▶ **Exercise**: Keep the pictures out. Write out every line of the listing exactly.

[Working data — start]

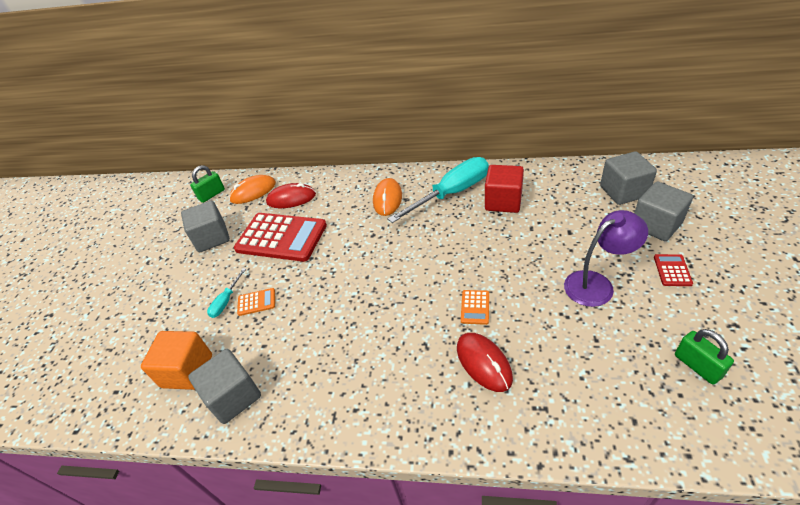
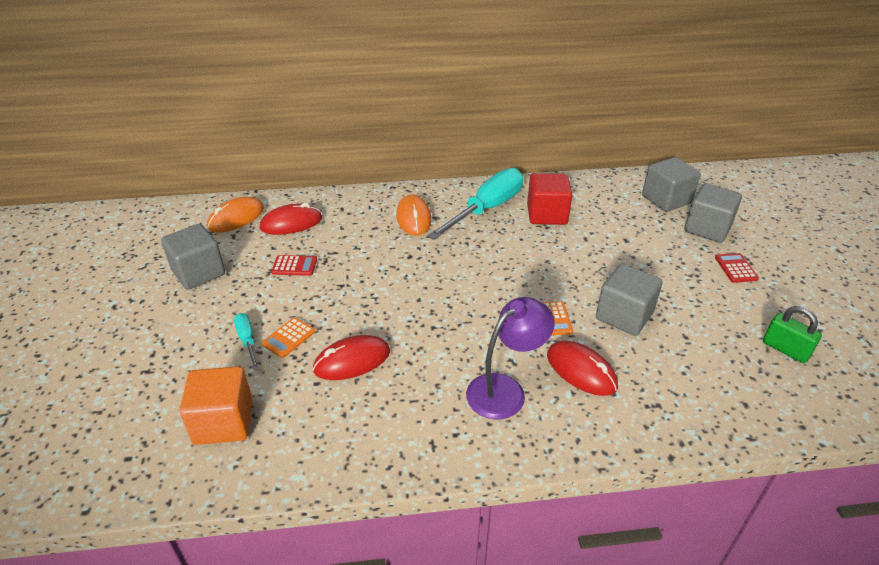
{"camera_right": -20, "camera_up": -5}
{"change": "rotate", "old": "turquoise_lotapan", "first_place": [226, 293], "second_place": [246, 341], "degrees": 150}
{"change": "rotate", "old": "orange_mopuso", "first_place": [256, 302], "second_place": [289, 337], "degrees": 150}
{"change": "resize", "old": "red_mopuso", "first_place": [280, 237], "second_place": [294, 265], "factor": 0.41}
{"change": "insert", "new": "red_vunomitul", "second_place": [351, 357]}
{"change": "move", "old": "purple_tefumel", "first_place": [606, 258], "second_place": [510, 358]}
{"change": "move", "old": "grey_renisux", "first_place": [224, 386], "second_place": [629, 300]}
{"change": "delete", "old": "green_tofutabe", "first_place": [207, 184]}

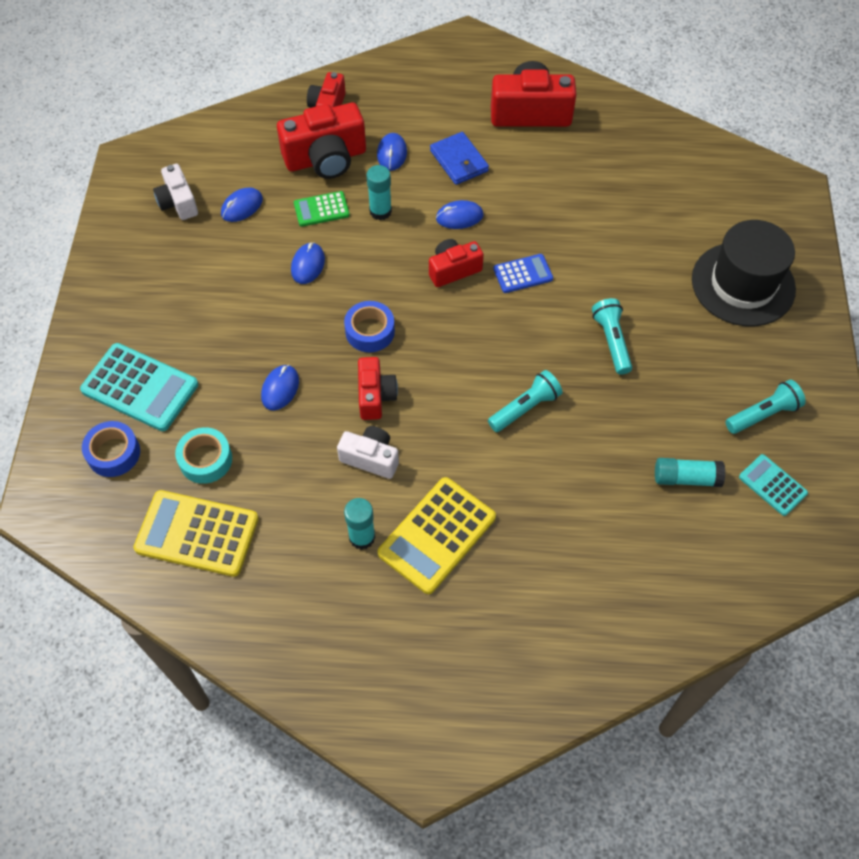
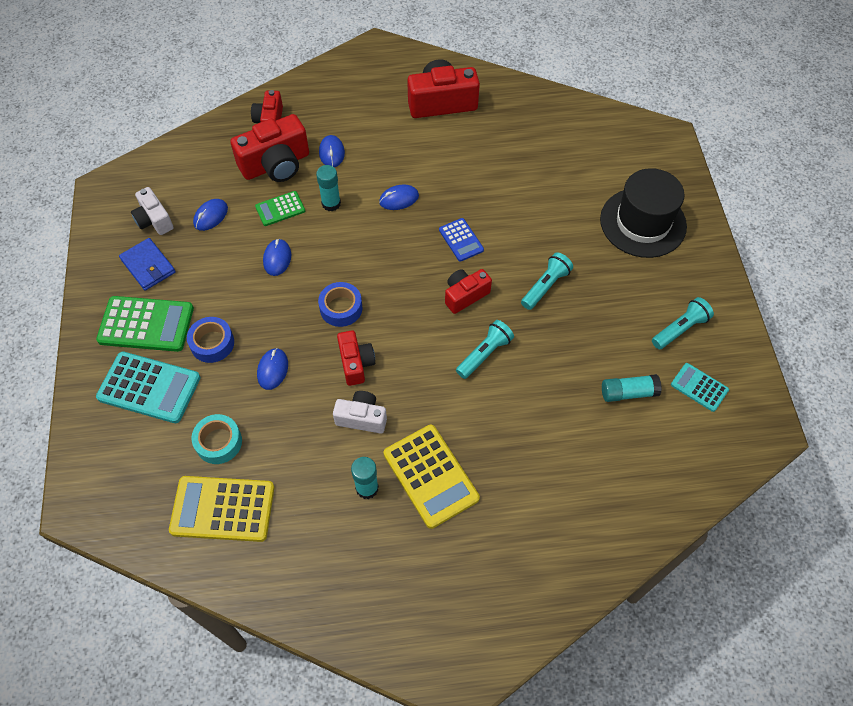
{"camera_right": -10, "camera_up": 0}
{"change": "insert", "new": "green_mopuso", "second_place": [145, 324]}
{"change": "move", "old": "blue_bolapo", "first_place": [459, 158], "second_place": [147, 264]}
{"change": "move", "old": "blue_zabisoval", "first_place": [111, 449], "second_place": [210, 340]}
{"change": "rotate", "old": "yellow_mopuso", "first_place": [437, 535], "second_place": [432, 477], "degrees": -60}
{"change": "rotate", "old": "blue_mopuso", "first_place": [523, 273], "second_place": [461, 240], "degrees": 90}
{"change": "move", "old": "red_fubakisu", "first_place": [456, 263], "second_place": [468, 291]}
{"change": "rotate", "old": "turquoise_gorunipal", "first_place": [612, 336], "second_place": [547, 281], "degrees": 60}

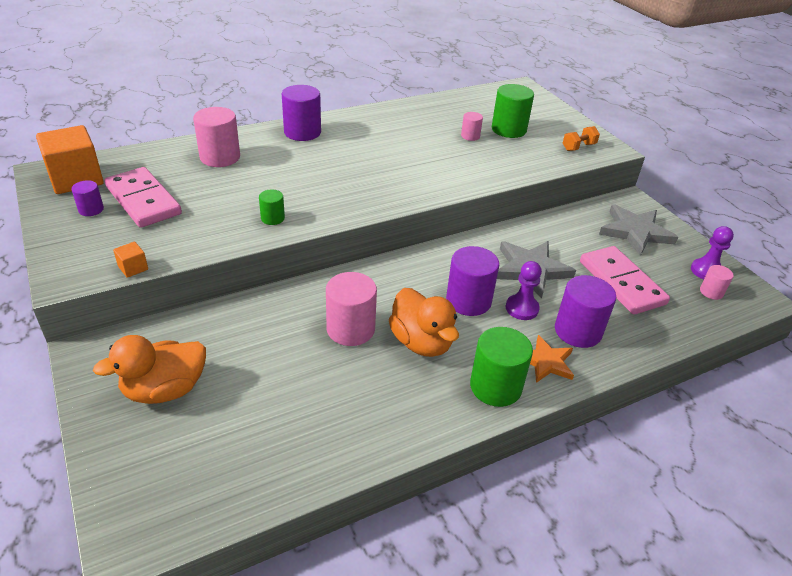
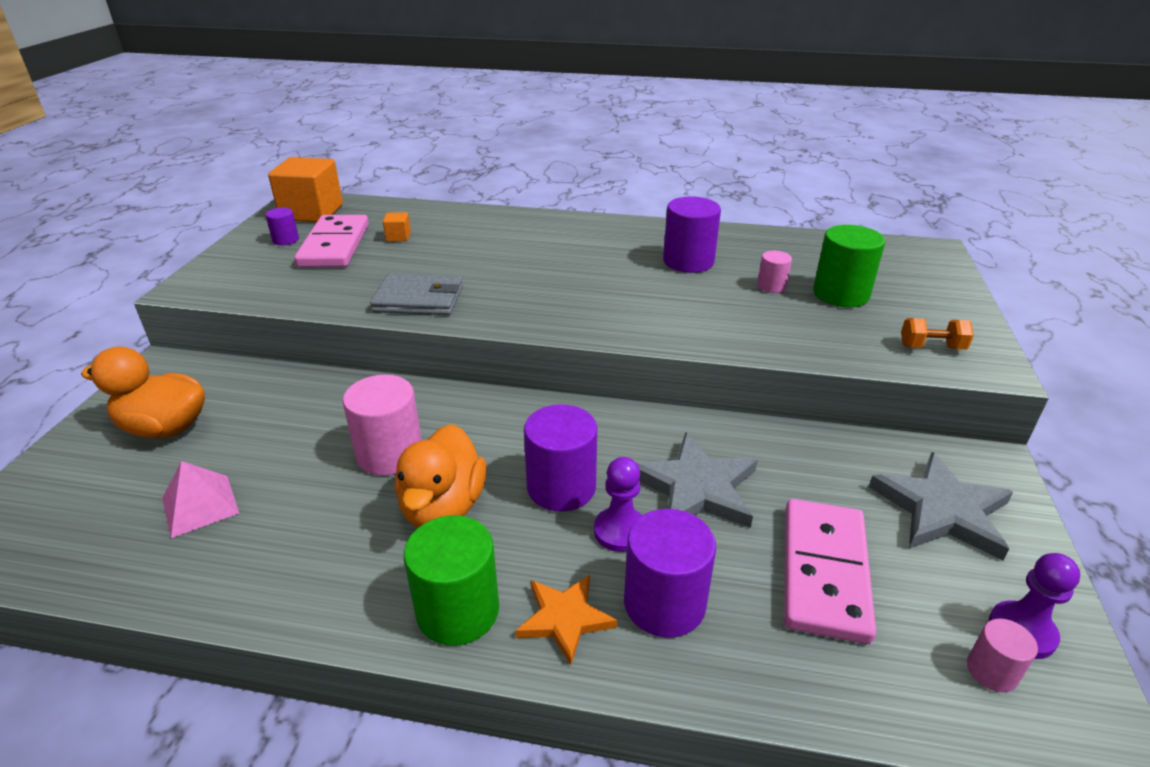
{"camera_right": 40, "camera_up": -5}
{"change": "insert", "new": "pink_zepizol", "second_place": [200, 499]}
{"change": "replace", "old": "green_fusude", "new": "grey_bolapo", "first_place": [272, 207], "second_place": [416, 294]}
{"change": "move", "old": "orange_renisux", "first_place": [130, 260], "second_place": [397, 227]}
{"change": "move", "old": "purple_fusude", "first_place": [301, 113], "second_place": [692, 235]}
{"change": "delete", "old": "pink_fusude", "first_place": [216, 137]}

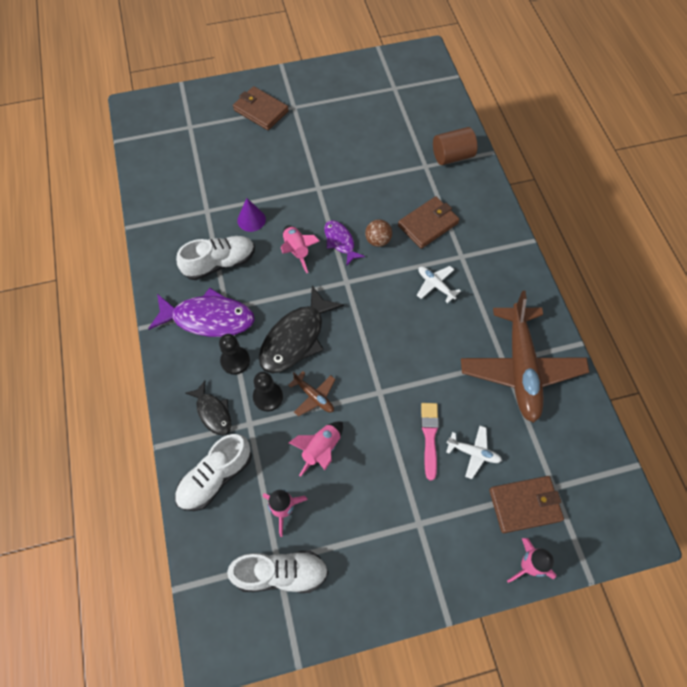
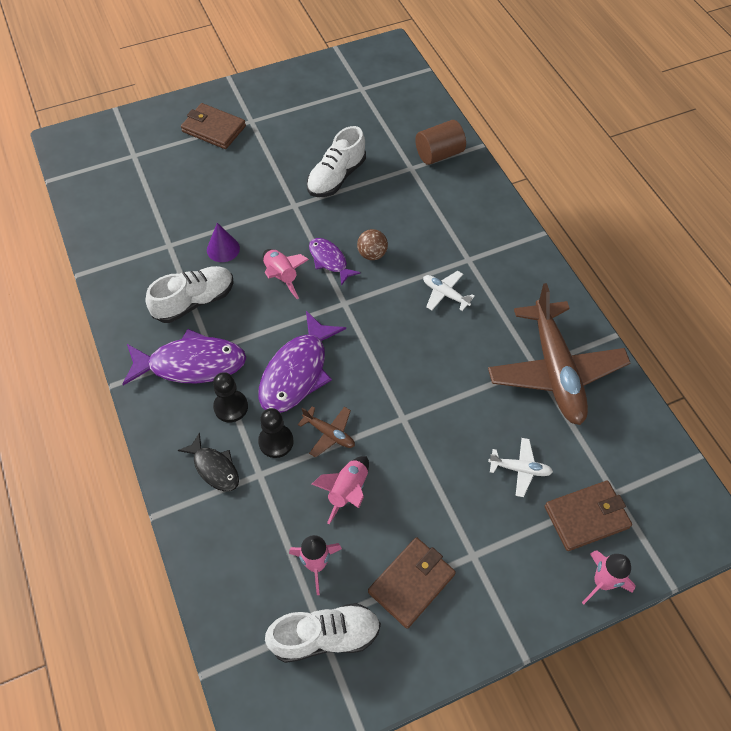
{"camera_right": -10, "camera_up": -5}
{"change": "recolor", "old": "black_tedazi", "new": "purple_tedazi", "first_place": [301, 329], "second_place": [302, 362]}
{"change": "move", "old": "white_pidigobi", "first_place": [213, 472], "second_place": [336, 161]}
{"change": "move", "old": "brown_bolapo", "first_place": [429, 222], "second_place": [412, 583]}
{"change": "delete", "old": "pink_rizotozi", "first_place": [430, 441]}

[Working data — finish]

▶ **Written reply**:
{"camera_right": -20, "camera_up": -5}
{"change": "rotate", "old": "turquoise_lotapan", "first_place": [226, 293], "second_place": [246, 341], "degrees": 150}
{"change": "rotate", "old": "orange_mopuso", "first_place": [256, 302], "second_place": [289, 337], "degrees": 150}
{"change": "resize", "old": "red_mopuso", "first_place": [280, 237], "second_place": [294, 265], "factor": 0.41}
{"change": "insert", "new": "red_vunomitul", "second_place": [351, 357]}
{"change": "move", "old": "purple_tefumel", "first_place": [606, 258], "second_place": [510, 358]}
{"change": "move", "old": "grey_renisux", "first_place": [224, 386], "second_place": [629, 300]}
{"change": "delete", "old": "green_tofutabe", "first_place": [207, 184]}

{"camera_right": -10, "camera_up": 0}
{"change": "insert", "new": "green_mopuso", "second_place": [145, 324]}
{"change": "move", "old": "blue_bolapo", "first_place": [459, 158], "second_place": [147, 264]}
{"change": "move", "old": "blue_zabisoval", "first_place": [111, 449], "second_place": [210, 340]}
{"change": "rotate", "old": "yellow_mopuso", "first_place": [437, 535], "second_place": [432, 477], "degrees": -60}
{"change": "rotate", "old": "blue_mopuso", "first_place": [523, 273], "second_place": [461, 240], "degrees": 90}
{"change": "move", "old": "red_fubakisu", "first_place": [456, 263], "second_place": [468, 291]}
{"change": "rotate", "old": "turquoise_gorunipal", "first_place": [612, 336], "second_place": [547, 281], "degrees": 60}

{"camera_right": 40, "camera_up": -5}
{"change": "insert", "new": "pink_zepizol", "second_place": [200, 499]}
{"change": "replace", "old": "green_fusude", "new": "grey_bolapo", "first_place": [272, 207], "second_place": [416, 294]}
{"change": "move", "old": "orange_renisux", "first_place": [130, 260], "second_place": [397, 227]}
{"change": "move", "old": "purple_fusude", "first_place": [301, 113], "second_place": [692, 235]}
{"change": "delete", "old": "pink_fusude", "first_place": [216, 137]}

{"camera_right": -10, "camera_up": -5}
{"change": "recolor", "old": "black_tedazi", "new": "purple_tedazi", "first_place": [301, 329], "second_place": [302, 362]}
{"change": "move", "old": "white_pidigobi", "first_place": [213, 472], "second_place": [336, 161]}
{"change": "move", "old": "brown_bolapo", "first_place": [429, 222], "second_place": [412, 583]}
{"change": "delete", "old": "pink_rizotozi", "first_place": [430, 441]}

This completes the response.